Dataset excerpts

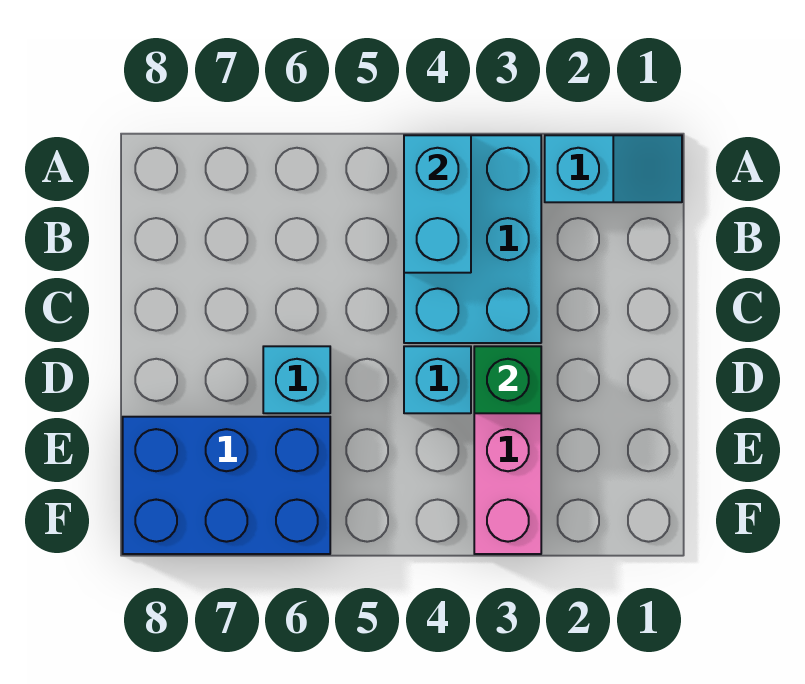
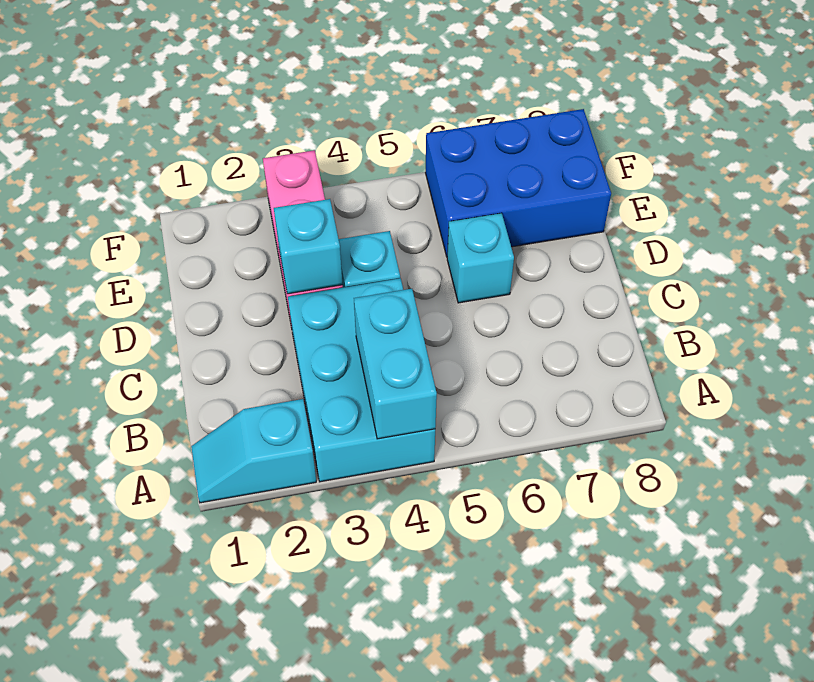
green brick D3 level 2 -> cyan brick D3 level 2

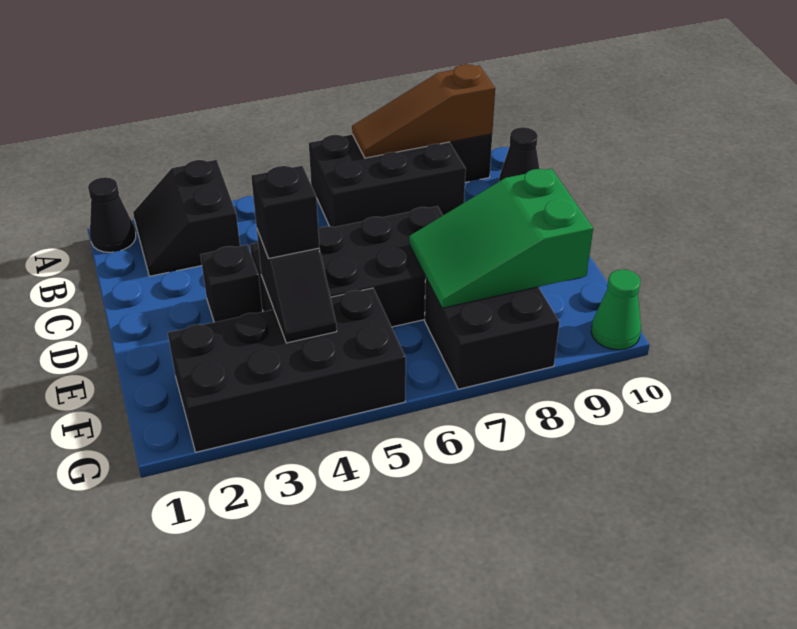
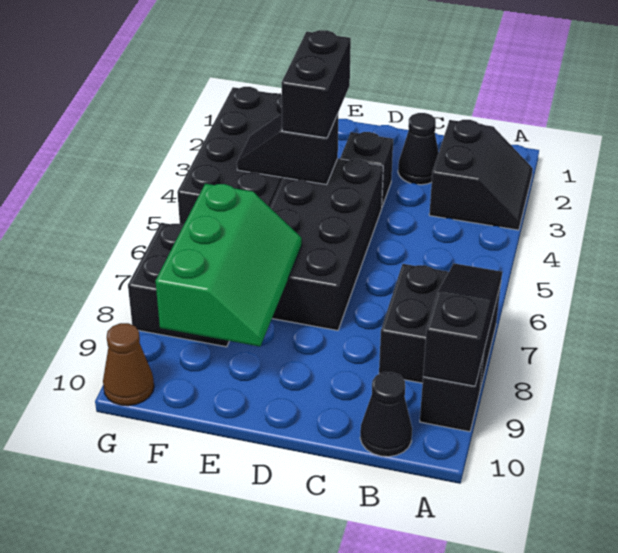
black cone A1 level 1 -> black cone C2 level 1
black slope A2:B3 level 1 top 3 -> black slope A2:B3 level 1 top B
black brick A6:B8 level 1 -> black brick A7:B8 level 1
brown slope A7:A9 level 2 top 9 -> black slope A7:A9 level 2 top 9
black brick E4 level 3 -> black brick E3:E4 level 3
green slope E7:F9 level 2 top 9 -> green slope E7:F9 level 2 top F
green cone G10 level 1 -> brown cone G10 level 1

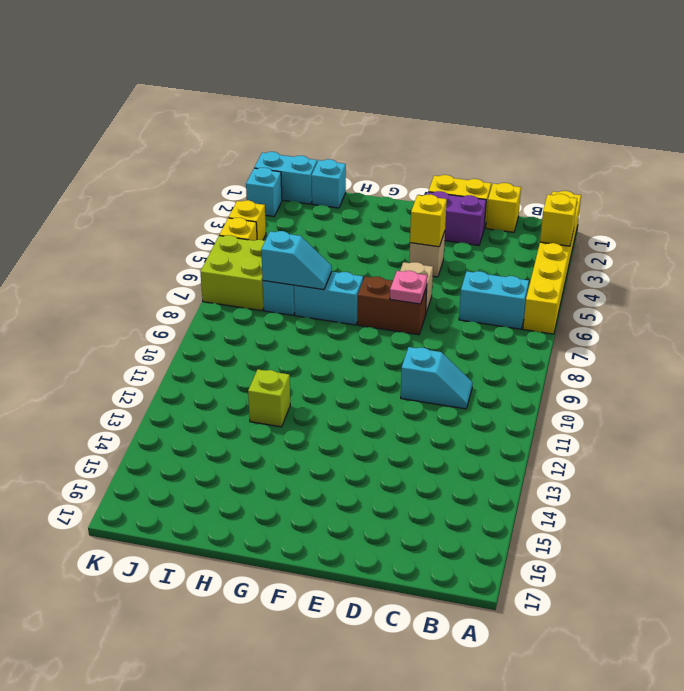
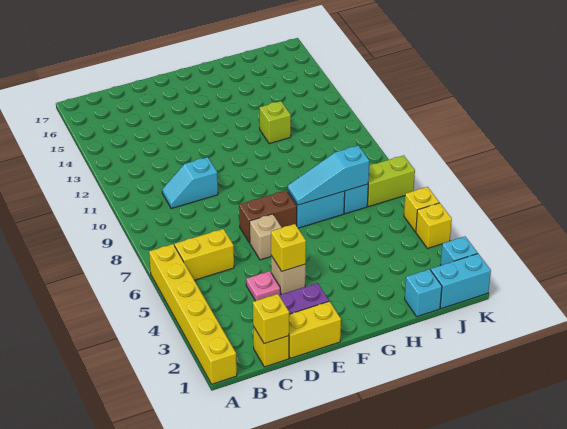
yellow brick A3 level 2 -> yellow brick C1 level 2
cyan brick B6:C6 level 1 -> yellow brick B6:C6 level 1
pink plate E7 level 2 -> pink plate D4 level 1
cyan slope H7:I7 level 2 top I -> cyan slope G7:I7 level 2 top I
lime brick J6:K7 level 1 -> lime brick J7:K7 level 1

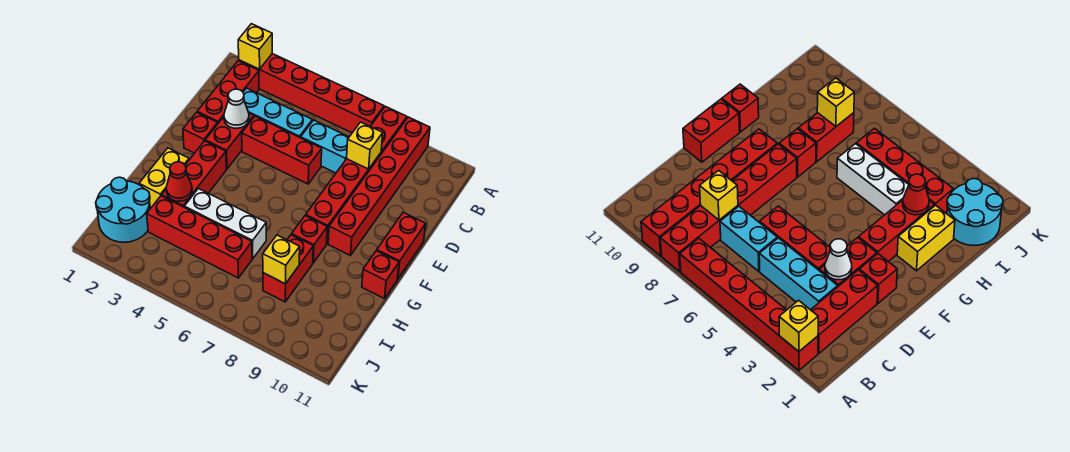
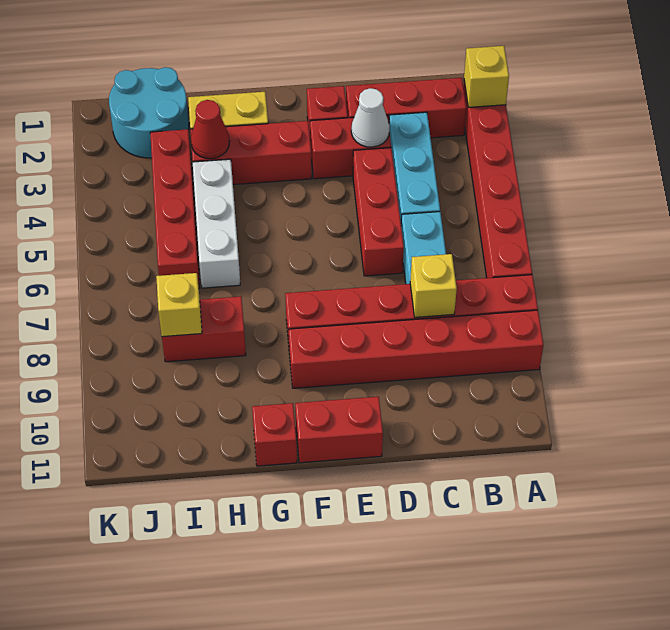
red brick G8 level 1 -> none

### [Exercise details]
Copy each line from the data that features the string "cone".

### [Answer to this task]
black cone A1 level 1 -> black cone C2 level 1
green cone G10 level 1 -> brown cone G10 level 1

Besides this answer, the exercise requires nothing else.